§ ITEMS:
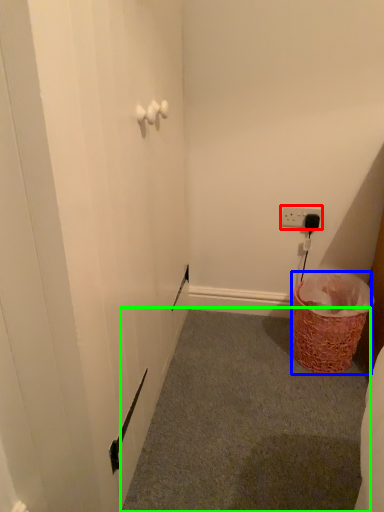
Question: Estimate the real-world distances between objects in this image. Which object is farther from electric outlet (highlighted by a red box), basket (highlighted by a blue box) or plain (highlighted by a green box)?

Choices:
 (A) basket
 (B) plain

Answer: (B)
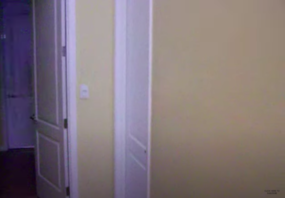
I want to click on trim on doors, so click(x=119, y=83), click(x=70, y=91).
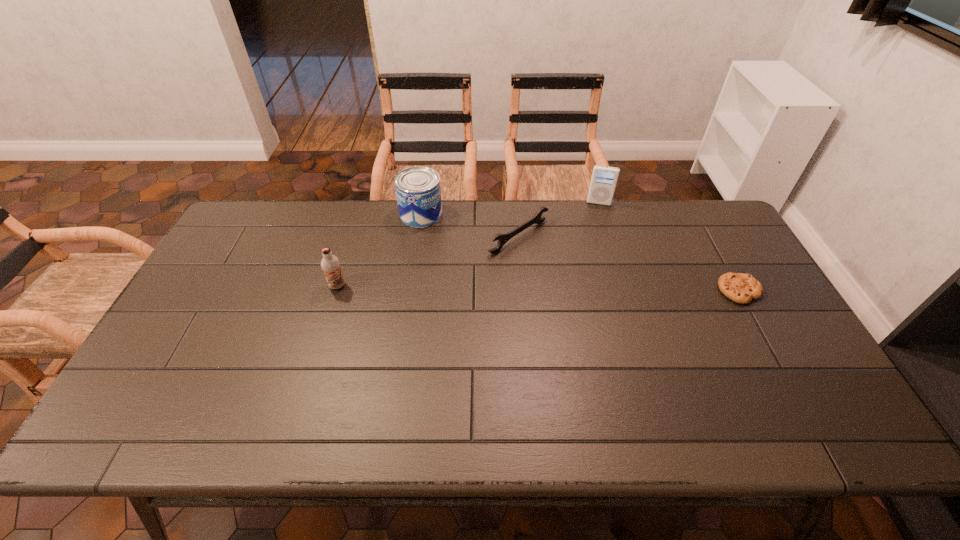
At what (x,y) coordinates should I click in order to perform the action: click on vacant space that satisfies the following two spatial constraints: 1. on the back side of the second shortest object; 2. on the left side of the iPod. Please return your answer as a coordinate pair (x, y). The width and height of the screenshot is (960, 540). Looking at the image, I should click on tap(516, 203).

Image resolution: width=960 pixels, height=540 pixels. Find the location of `vacant space that satisfies the following two spatial constraints: 1. on the back side of the chocolate milk; 2. on the right side of the can`. vacant space that satisfies the following two spatial constraints: 1. on the back side of the chocolate milk; 2. on the right side of the can is located at coordinates (359, 214).

Where is `vacant position in the image that satisfies the following two spatial constraints: 1. on the back side of the leftmost object; 2. on the left side of the iPod`? vacant position in the image that satisfies the following two spatial constraints: 1. on the back side of the leftmost object; 2. on the left side of the iPod is located at coordinates (363, 203).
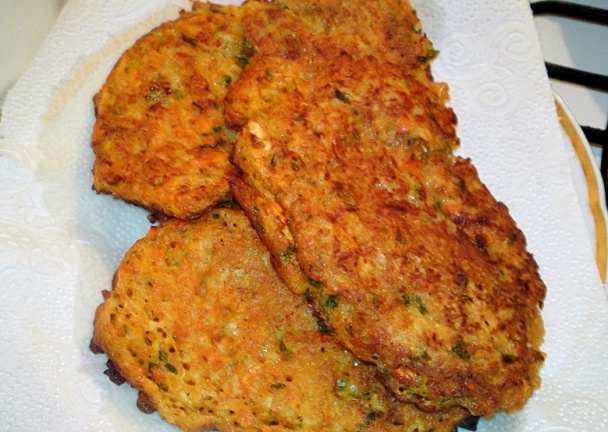
Find the location of a particular element. The width and height of the screenshot is (608, 432). 1980s plate, cause i have some is located at coordinates (585, 163).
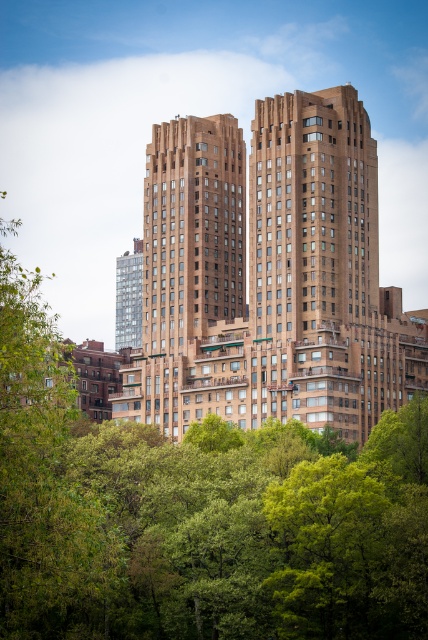
You are standing in the park and want to take a photo of the brown brick building at center without the green leafy tree at center blocking the view. Is the tree currently blocking the building in your camera frame?

The green leafy tree at center is closer to the viewer than the brown brick building at center, so the tree would block the view of the building in your camera frame.

You are standing in the park and want to take a photo of the green leafy tree at center and the green leafy tree at left. Which tree is closer to the camera when you look through the viewfinder?

The green leafy tree at center is positioned under the green leafy tree at left, meaning the green leafy tree at left is closer to the camera.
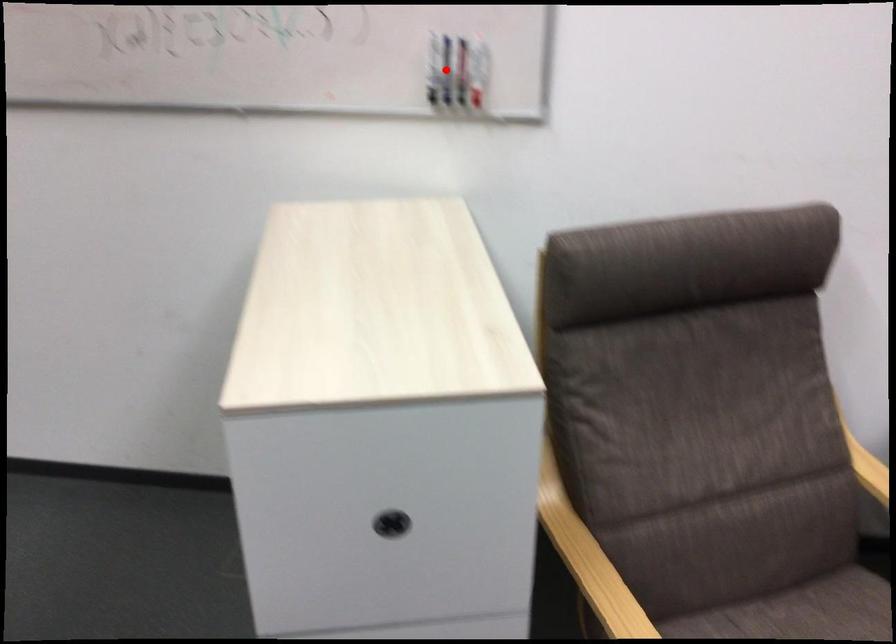
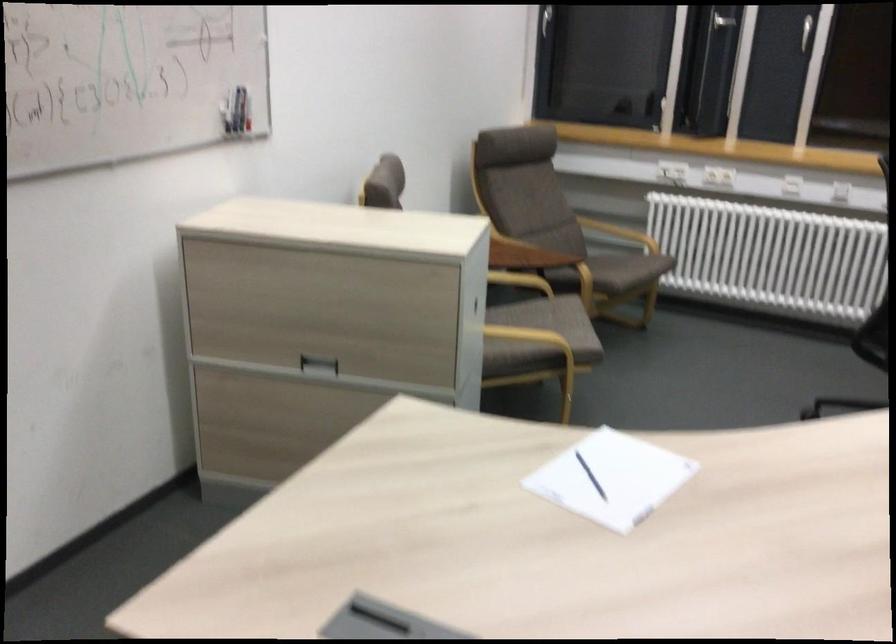
Question: I am providing you with two images of the same scene from different viewpoints. In image1, a red point is highlighted. Considering the same 3D point in image2, which of the following is correct?

Choices:
 (A) It is closer
 (B) It is farther

Answer: (B)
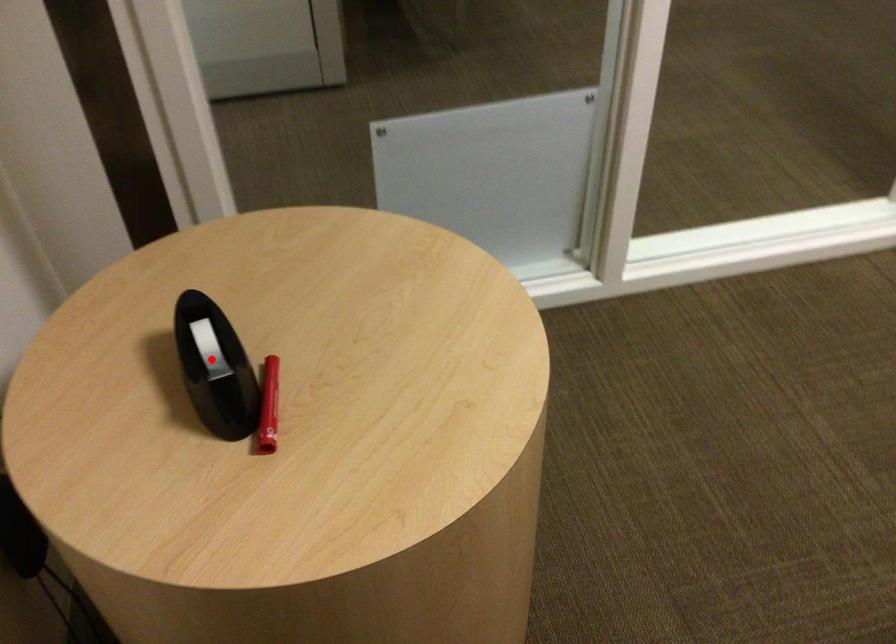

§ WRITTEN INSTRUCTION: Write out the text of all the items above again, swapping every "green leafy tree" for "leafy green tree" and changing nothing else. Leave the pictures out.

§ FINAL ANSWER:
Question: Estimate the real-world distances between objects in this image. Which object is farther from electric outlet (highlighted by a red box), basket (highlighted by a blue box) or plain (highlighted by a green box)?

Choices:
 (A) basket
 (B) plain

Answer: (B)
I want to click on trim on doors, so click(x=119, y=83), click(x=70, y=91).
At what (x,y) coordinates should I click in order to perform the action: click on vacant space that satisfies the following two spatial constraints: 1. on the back side of the second shortest object; 2. on the left side of the iPod. Please return your answer as a coordinate pair (x, y). The width and height of the screenshot is (960, 540). Looking at the image, I should click on tap(516, 203).

Image resolution: width=960 pixels, height=540 pixels. Find the location of `vacant space that satisfies the following two spatial constraints: 1. on the back side of the chocolate milk; 2. on the right side of the can`. vacant space that satisfies the following two spatial constraints: 1. on the back side of the chocolate milk; 2. on the right side of the can is located at coordinates (359, 214).

Where is `vacant position in the image that satisfies the following two spatial constraints: 1. on the back side of the leftmost object; 2. on the left side of the iPod`? vacant position in the image that satisfies the following two spatial constraints: 1. on the back side of the leftmost object; 2. on the left side of the iPod is located at coordinates (363, 203).
Find the location of a particular element. The width and height of the screenshot is (608, 432). 1980s plate, cause i have some is located at coordinates (585, 163).
You are standing in the park and want to take a photo of the brown brick building at center without the leafy green tree at center blocking the view. Is the tree currently blocking the building in your camera frame?

The leafy green tree at center is closer to the viewer than the brown brick building at center, so the tree would block the view of the building in your camera frame.

You are standing in the park and want to take a photo of the leafy green tree at center and the leafy green tree at left. Which tree is closer to the camera when you look through the viewfinder?

The leafy green tree at center is positioned under the leafy green tree at left, meaning the leafy green tree at left is closer to the camera.
Question: I am providing you with two images of the same scene from different viewpoints. In image1, a red point is highlighted. Considering the same 3D point in image2, which of the following is correct?

Choices:
 (A) It is closer
 (B) It is farther

Answer: (B)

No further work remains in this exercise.